- SHORT PROBLEM:
Convert every line of the rows below into a numbered list, skipping blank lines and leaving out the pictures.

Collected data entries:
* BEGIN *

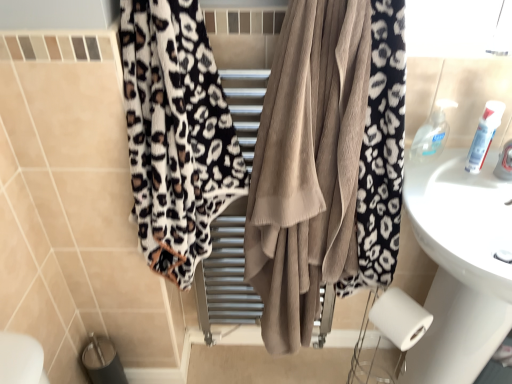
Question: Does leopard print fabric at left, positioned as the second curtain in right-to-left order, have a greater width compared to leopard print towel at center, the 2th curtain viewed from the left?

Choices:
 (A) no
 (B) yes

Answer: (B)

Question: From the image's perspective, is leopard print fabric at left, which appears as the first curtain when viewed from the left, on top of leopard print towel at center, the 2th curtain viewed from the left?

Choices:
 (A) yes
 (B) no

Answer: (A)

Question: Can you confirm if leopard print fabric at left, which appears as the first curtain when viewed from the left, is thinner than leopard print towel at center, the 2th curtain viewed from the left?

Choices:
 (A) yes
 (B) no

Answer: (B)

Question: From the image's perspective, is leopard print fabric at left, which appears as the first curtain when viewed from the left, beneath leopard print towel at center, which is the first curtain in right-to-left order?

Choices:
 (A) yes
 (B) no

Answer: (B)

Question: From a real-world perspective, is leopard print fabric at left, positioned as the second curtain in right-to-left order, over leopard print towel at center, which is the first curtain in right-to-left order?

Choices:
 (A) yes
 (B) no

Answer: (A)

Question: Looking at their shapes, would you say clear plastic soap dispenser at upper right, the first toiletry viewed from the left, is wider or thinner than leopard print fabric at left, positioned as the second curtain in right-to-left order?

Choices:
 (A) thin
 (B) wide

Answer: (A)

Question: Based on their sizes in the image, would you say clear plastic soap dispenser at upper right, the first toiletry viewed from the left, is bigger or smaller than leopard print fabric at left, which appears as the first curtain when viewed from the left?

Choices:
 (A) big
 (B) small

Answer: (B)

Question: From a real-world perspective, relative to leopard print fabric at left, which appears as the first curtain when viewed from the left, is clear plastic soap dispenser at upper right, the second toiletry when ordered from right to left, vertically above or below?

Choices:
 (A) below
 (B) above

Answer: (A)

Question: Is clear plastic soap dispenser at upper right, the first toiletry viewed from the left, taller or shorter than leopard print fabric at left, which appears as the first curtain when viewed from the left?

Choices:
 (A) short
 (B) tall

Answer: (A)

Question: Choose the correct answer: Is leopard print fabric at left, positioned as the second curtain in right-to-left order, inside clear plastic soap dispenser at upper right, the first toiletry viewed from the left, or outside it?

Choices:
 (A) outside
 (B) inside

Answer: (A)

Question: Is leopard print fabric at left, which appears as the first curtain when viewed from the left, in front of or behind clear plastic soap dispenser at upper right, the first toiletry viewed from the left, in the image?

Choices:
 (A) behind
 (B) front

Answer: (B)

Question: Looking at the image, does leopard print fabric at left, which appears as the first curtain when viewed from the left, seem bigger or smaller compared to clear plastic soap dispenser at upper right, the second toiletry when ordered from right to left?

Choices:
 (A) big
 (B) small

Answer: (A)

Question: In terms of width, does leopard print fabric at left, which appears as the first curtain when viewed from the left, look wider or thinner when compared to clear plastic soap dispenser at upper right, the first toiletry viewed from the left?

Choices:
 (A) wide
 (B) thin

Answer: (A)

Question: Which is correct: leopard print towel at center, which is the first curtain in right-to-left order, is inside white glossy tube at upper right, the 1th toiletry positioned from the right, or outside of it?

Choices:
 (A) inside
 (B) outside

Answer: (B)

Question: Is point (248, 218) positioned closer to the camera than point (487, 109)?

* END *

- SOLUTION TO THIS EXERCISE:
1. Question: Does leopard print fabric at left, positioned as the second curtain in right-to-left order, have a greater width compared to leopard print towel at center, the 2th curtain viewed from the left?
2. Choices:
3.  (A) no
4.  (B) yes
5. Answer: (B)
6. Question: From the image's perspective, is leopard print fabric at left, which appears as the first curtain when viewed from the left, on top of leopard print towel at center, the 2th curtain viewed from the left?
7. Choices:
8.  (A) yes
9.  (B) no
10. Answer: (A)
11. Question: Can you confirm if leopard print fabric at left, which appears as the first curtain when viewed from the left, is thinner than leopard print towel at center, the 2th curtain viewed from the left?
12. Choices:
13.  (A) yes
14.  (B) no
15. Answer: (B)
16. Question: From the image's perspective, is leopard print fabric at left, which appears as the first curtain when viewed from the left, beneath leopard print towel at center, which is the first curtain in right-to-left order?
17. Choices:
18.  (A) yes
19.  (B) no
20. Answer: (B)
21. Question: From a real-world perspective, is leopard print fabric at left, positioned as the second curtain in right-to-left order, over leopard print towel at center, which is the first curtain in right-to-left order?
22. Choices:
23.  (A) yes
24.  (B) no
25. Answer: (A)
26. Question: Looking at their shapes, would you say clear plastic soap dispenser at upper right, the first toiletry viewed from the left, is wider or thinner than leopard print fabric at left, positioned as the second curtain in right-to-left order?
27. Choices:
28.  (A) thin
29.  (B) wide
30. Answer: (A)
31. Question: Based on their sizes in the image, would you say clear plastic soap dispenser at upper right, the first toiletry viewed from the left, is bigger or smaller than leopard print fabric at left, which appears as the first curtain when viewed from the left?
32. Choices:
33.  (A) big
34.  (B) small
35. Answer: (B)
36. Question: From a real-world perspective, relative to leopard print fabric at left, which appears as the first curtain when viewed from the left, is clear plastic soap dispenser at upper right, the second toiletry when ordered from right to left, vertically above or below?
37. Choices:
38.  (A) below
39.  (B) above
40. Answer: (A)
41. Question: Is clear plastic soap dispenser at upper right, the first toiletry viewed from the left, taller or shorter than leopard print fabric at left, which appears as the first curtain when viewed from the left?
42. Choices:
43.  (A) short
44.  (B) tall
45. Answer: (A)
46. Question: Choose the correct answer: Is leopard print fabric at left, positioned as the second curtain in right-to-left order, inside clear plastic soap dispenser at upper right, the first toiletry viewed from the left, or outside it?
47. Choices:
48.  (A) outside
49.  (B) inside
50. Answer: (A)
51. Question: Is leopard print fabric at left, which appears as the first curtain when viewed from the left, in front of or behind clear plastic soap dispenser at upper right, the first toiletry viewed from the left, in the image?
52. Choices:
53.  (A) behind
54.  (B) front
55. Answer: (B)
56. Question: Looking at the image, does leopard print fabric at left, which appears as the first curtain when viewed from the left, seem bigger or smaller compared to clear plastic soap dispenser at upper right, the second toiletry when ordered from right to left?
57. Choices:
58.  (A) big
59.  (B) small
60. Answer: (A)
61. Question: In terms of width, does leopard print fabric at left, which appears as the first curtain when viewed from the left, look wider or thinner when compared to clear plastic soap dispenser at upper right, the first toiletry viewed from the left?
62. Choices:
63.  (A) wide
64.  (B) thin
65. Answer: (A)
66. Question: Which is correct: leopard print towel at center, which is the first curtain in right-to-left order, is inside white glossy tube at upper right, the 1th toiletry positioned from the right, or outside of it?
67. Choices:
68.  (A) inside
69.  (B) outside
70. Answer: (B)
71. Question: Is point (248, 218) positioned closer to the camera than point (487, 109)?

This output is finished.